_EXERCISE DIRECTIONS_. Extract, verbatim, all lines starting at the one containing "U9 pin SCL: J2/2 -> none" and ending with the final line of the listing, and no others.

_ENTRIES SHOWN_.
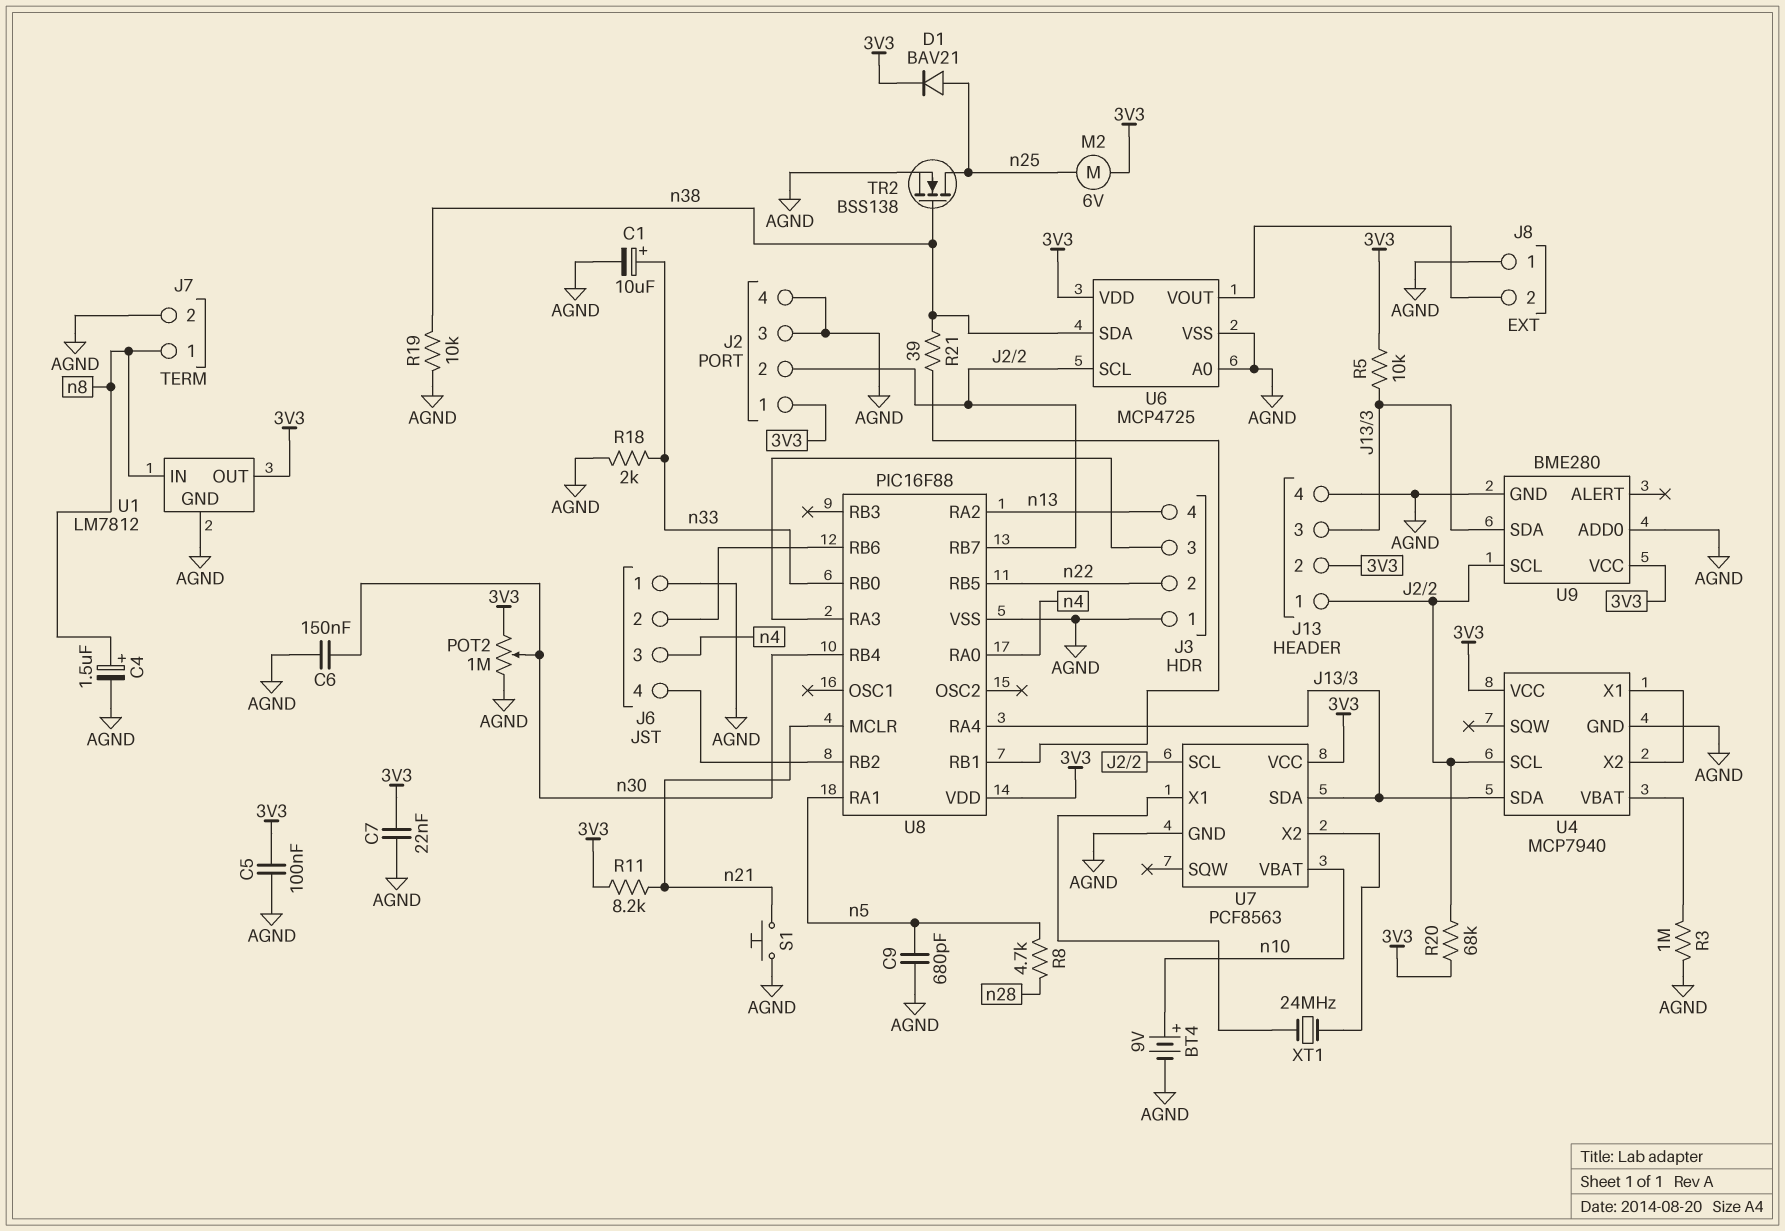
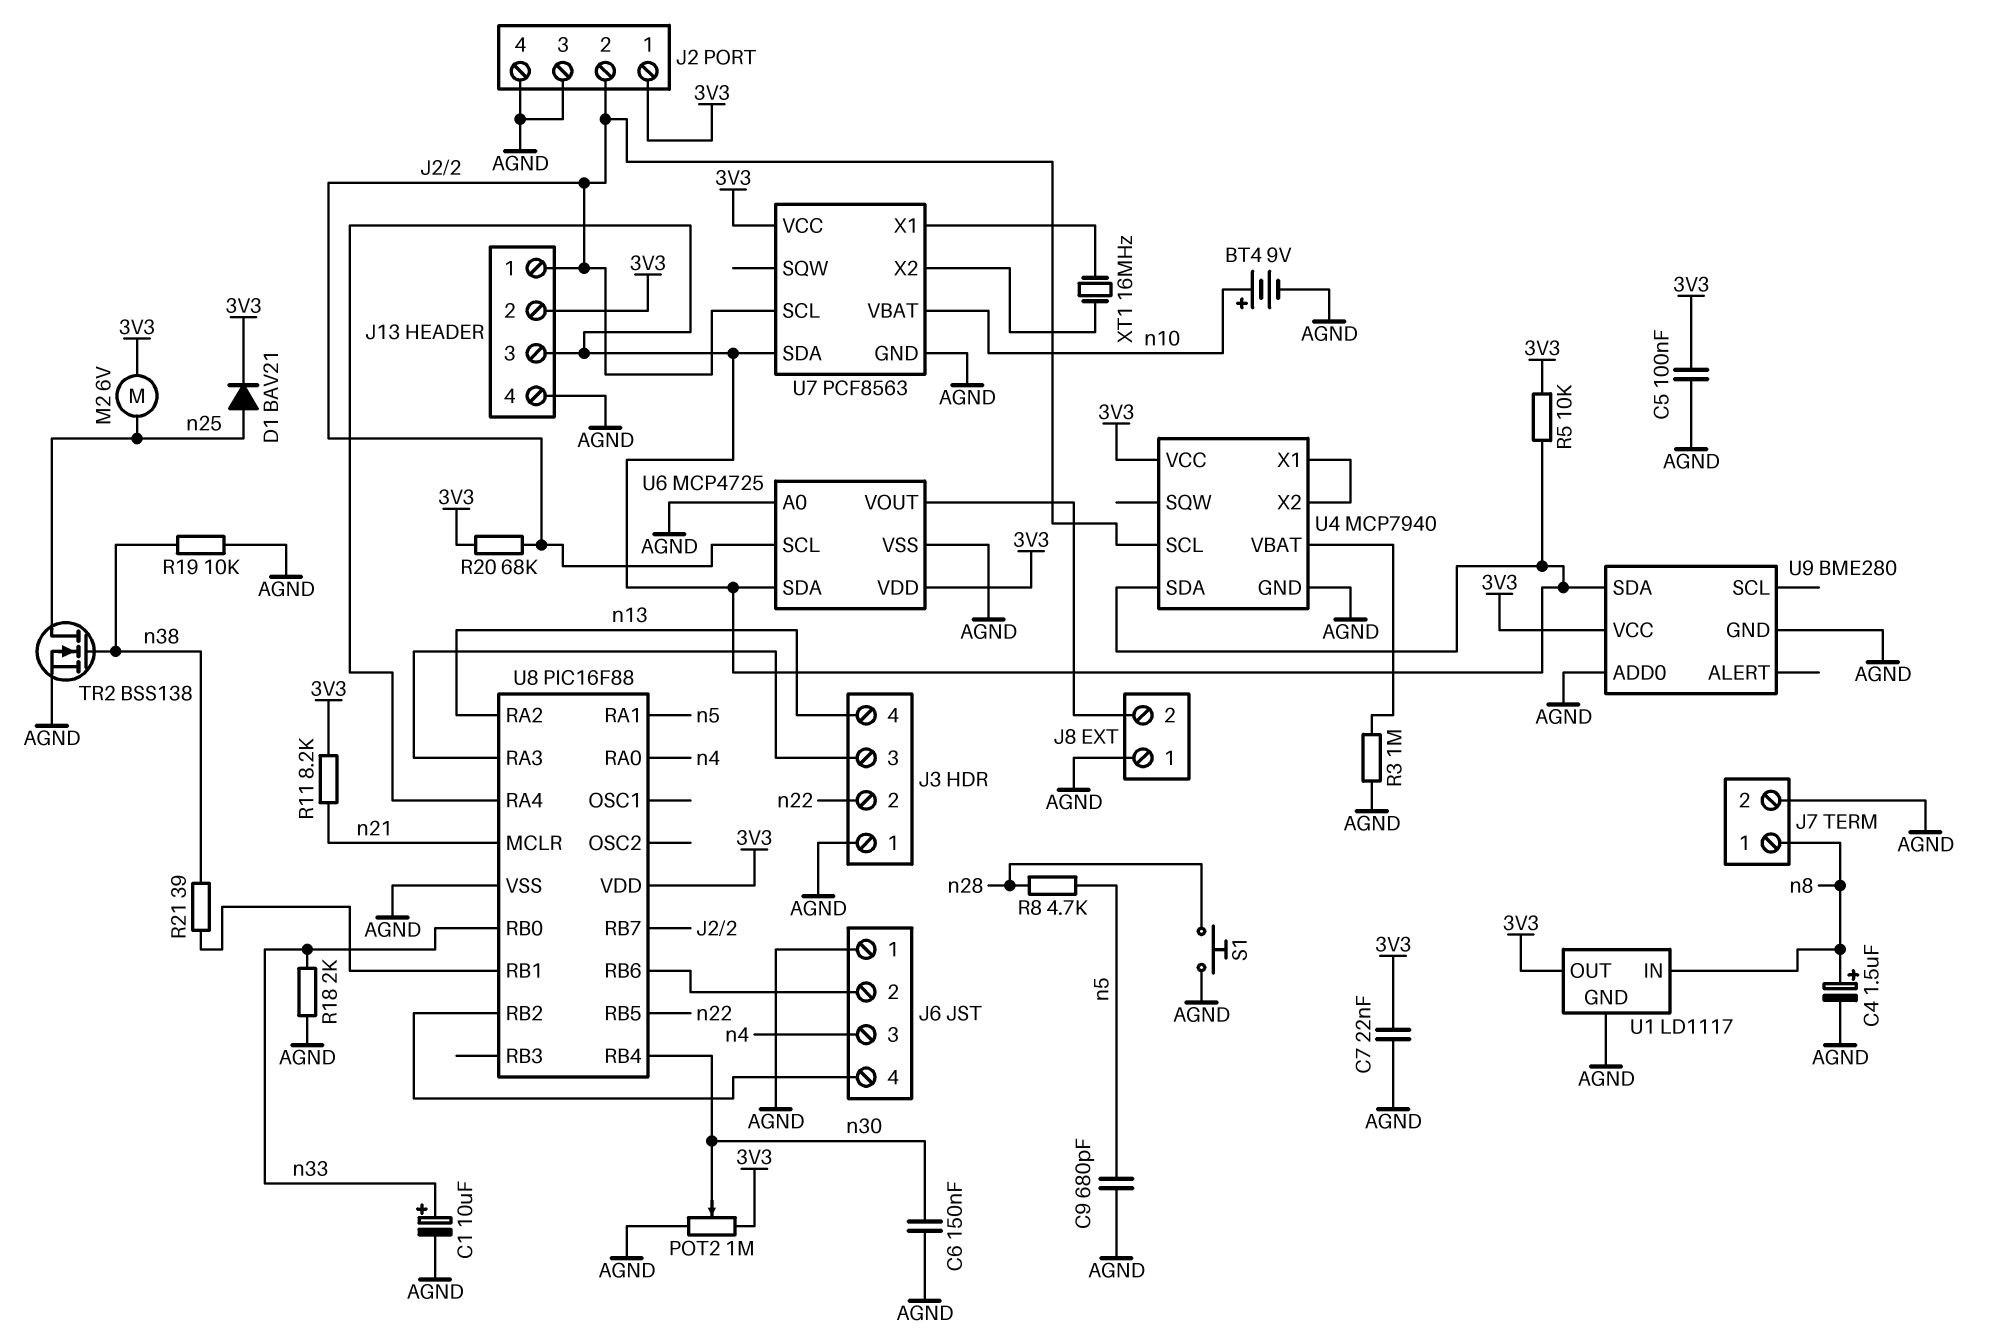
S1: button (AGND, n21) -> button (AGND, n28)
U1: LM7812 -> LD1117
U6 pin SDA: n38 -> J13/3
U9 pin SCL: J2/2 -> none
XT1: 24MHz (U7/X1, U7/X2) -> 16MHz (U7/X1, U7/X2)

_RESPONSE TO THE EXERCISE_.
U9 pin SCL: J2/2 -> none
XT1: 24MHz (U7/X1, U7/X2) -> 16MHz (U7/X1, U7/X2)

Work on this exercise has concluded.